Image change detection data

[Start of Attachment]

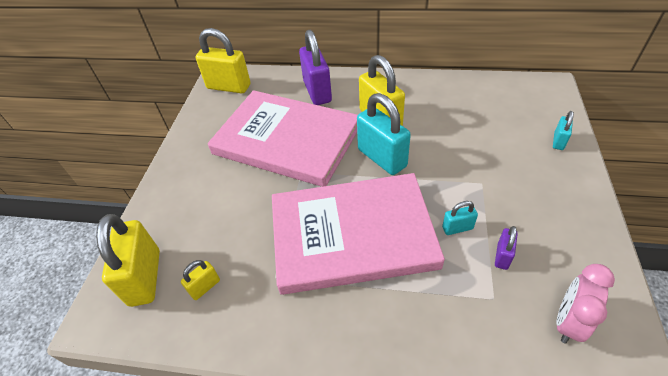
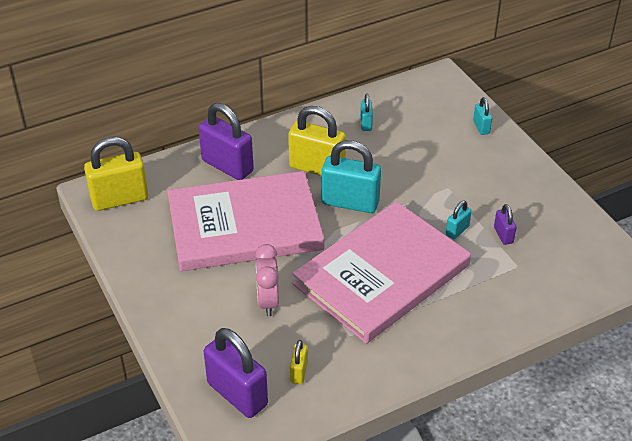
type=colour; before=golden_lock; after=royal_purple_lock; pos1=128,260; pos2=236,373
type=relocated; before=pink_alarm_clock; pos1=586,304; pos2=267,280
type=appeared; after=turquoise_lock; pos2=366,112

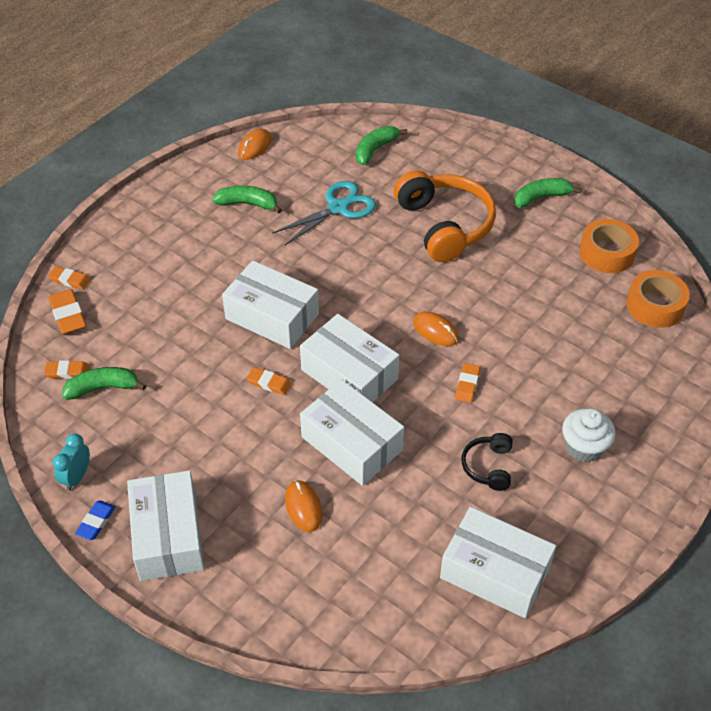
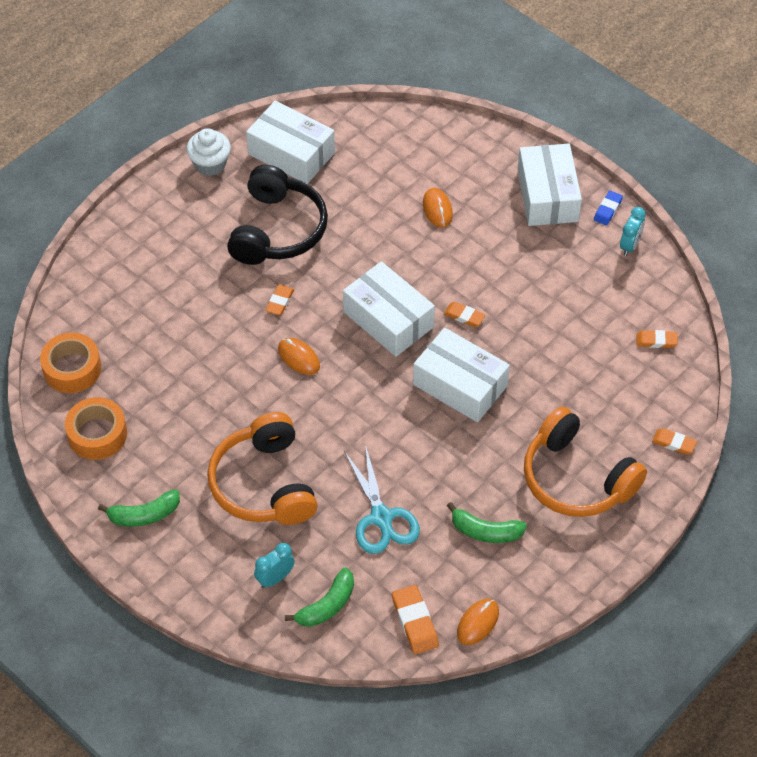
type=relocated; before=pure_white_cupcake; pos1=589,435; pos2=208,152
type=size; before=jet-black_over-ear_headphones; pos1=486,462; pos2=277,215; scale=2.09
type=appeared; after=turquoise_alarm_clock; pos2=274,565
type=spun; before=turquoise_pair_of_scissors; pos1=324,213; pos2=382,499; turn=-75
type=relocated; before=orange_pencil_eraser; pos1=67,311; pos2=415,619
type=appeared; after=orange_over-ear_headphones; pos2=585,461
type=missing; before=green_banana_fruit; pos1=104,383
type=missing; before=pure_white_box; pos1=352,432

[End of Attachment]

The number alone is wanted: how many lines of the records above include the string "after".

* [Written response]
4